# [WHAT IS REQUIRED]
Output the lines of the data from the line containing "GXK: 14:11 -> 02:11" to the line containing "Lusaka: 06:52 -> 06:14", both included, as a JSON list of strings with one string per line. Leave out any blank lines.

# [ROWS]
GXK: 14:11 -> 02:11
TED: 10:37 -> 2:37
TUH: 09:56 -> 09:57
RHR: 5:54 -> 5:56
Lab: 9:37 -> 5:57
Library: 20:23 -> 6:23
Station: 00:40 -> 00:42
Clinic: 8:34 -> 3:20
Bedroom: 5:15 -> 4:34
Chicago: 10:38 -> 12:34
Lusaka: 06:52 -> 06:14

* * *

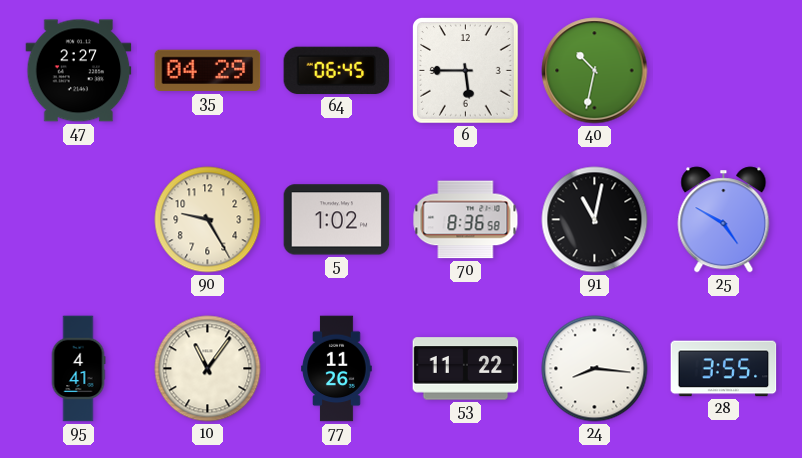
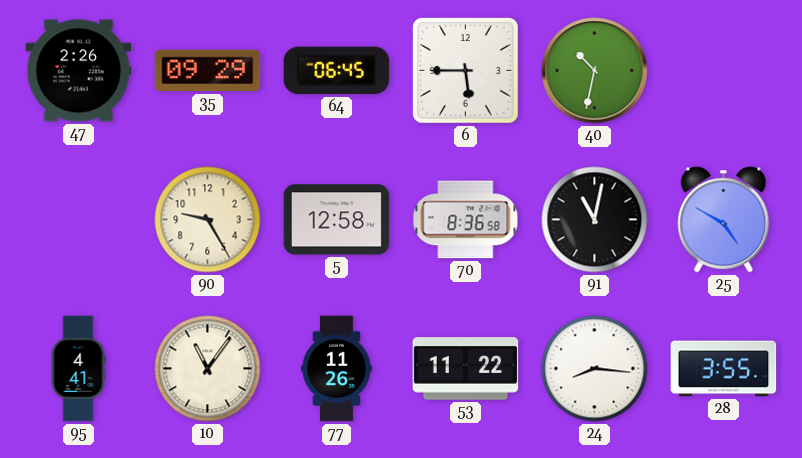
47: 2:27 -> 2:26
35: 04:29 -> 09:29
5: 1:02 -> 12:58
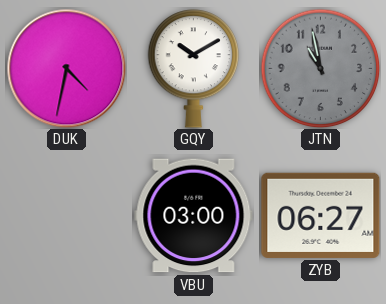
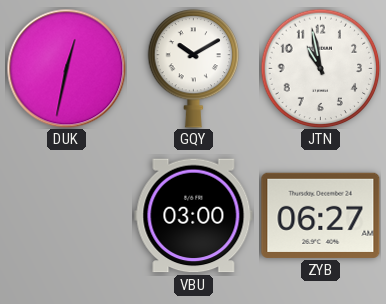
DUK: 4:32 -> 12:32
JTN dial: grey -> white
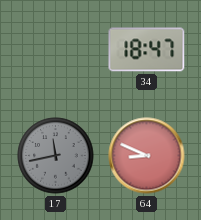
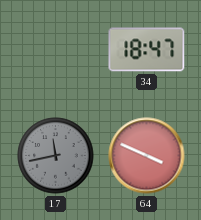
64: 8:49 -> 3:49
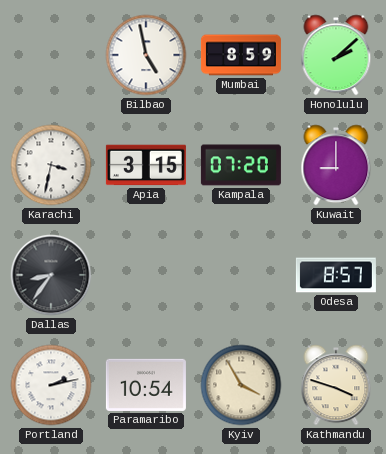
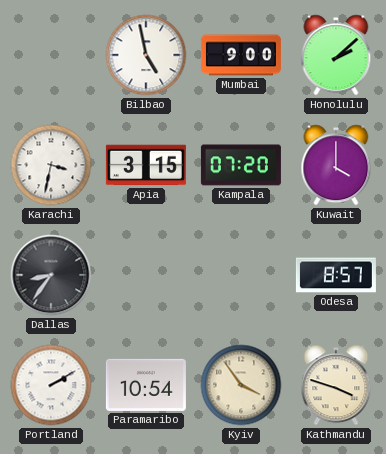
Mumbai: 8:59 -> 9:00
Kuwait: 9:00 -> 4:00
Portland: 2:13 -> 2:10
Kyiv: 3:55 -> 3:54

# [ANSWER]
[
  "GXK: 14:11 -> 02:11",
  "TED: 10:37 -> 2:37",
  "TUH: 09:56 -> 09:57",
  "RHR: 5:54 -> 5:56",
  "Lab: 9:37 -> 5:57",
  "Library: 20:23 -> 6:23",
  "Station: 00:40 -> 00:42",
  "Clinic: 8:34 -> 3:20",
  "Bedroom: 5:15 -> 4:34",
  "Chicago: 10:38 -> 12:34",
  "Lusaka: 06:52 -> 06:14"
]